*Exercise brief:* Go through the data below line by line and count those containing the word "counterclockwise". Reply with the count only.

··· Raw data

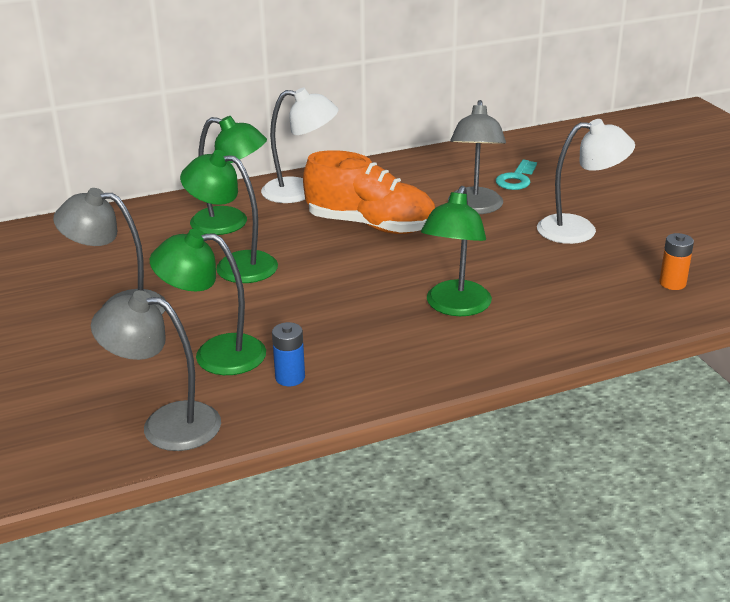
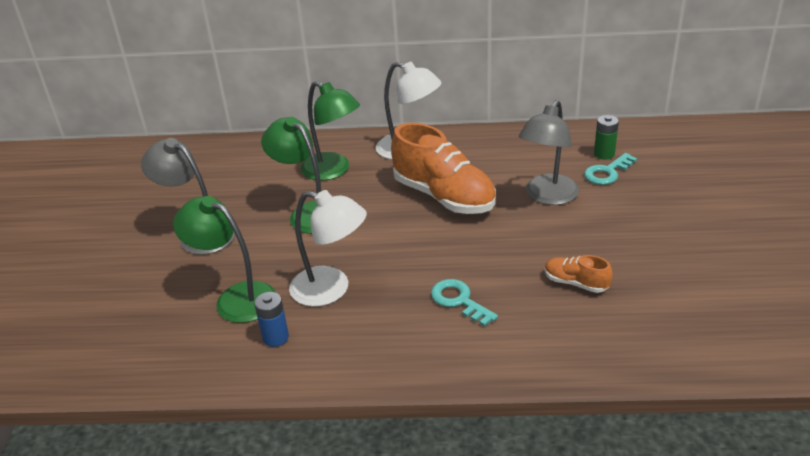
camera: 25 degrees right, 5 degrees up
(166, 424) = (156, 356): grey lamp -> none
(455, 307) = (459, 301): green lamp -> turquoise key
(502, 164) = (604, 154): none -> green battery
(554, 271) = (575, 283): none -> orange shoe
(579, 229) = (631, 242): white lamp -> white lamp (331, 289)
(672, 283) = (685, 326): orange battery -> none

······
··· Raw data

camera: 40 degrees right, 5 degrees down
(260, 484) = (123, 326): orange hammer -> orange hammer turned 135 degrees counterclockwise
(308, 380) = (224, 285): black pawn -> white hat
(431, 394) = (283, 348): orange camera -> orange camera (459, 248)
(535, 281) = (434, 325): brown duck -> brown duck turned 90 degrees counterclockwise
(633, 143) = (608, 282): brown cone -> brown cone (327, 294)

······
··· Raw data

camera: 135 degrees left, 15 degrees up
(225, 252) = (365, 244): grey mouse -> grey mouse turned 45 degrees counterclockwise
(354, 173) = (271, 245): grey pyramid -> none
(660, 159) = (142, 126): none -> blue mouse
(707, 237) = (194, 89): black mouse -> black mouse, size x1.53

······

*Result below:* 3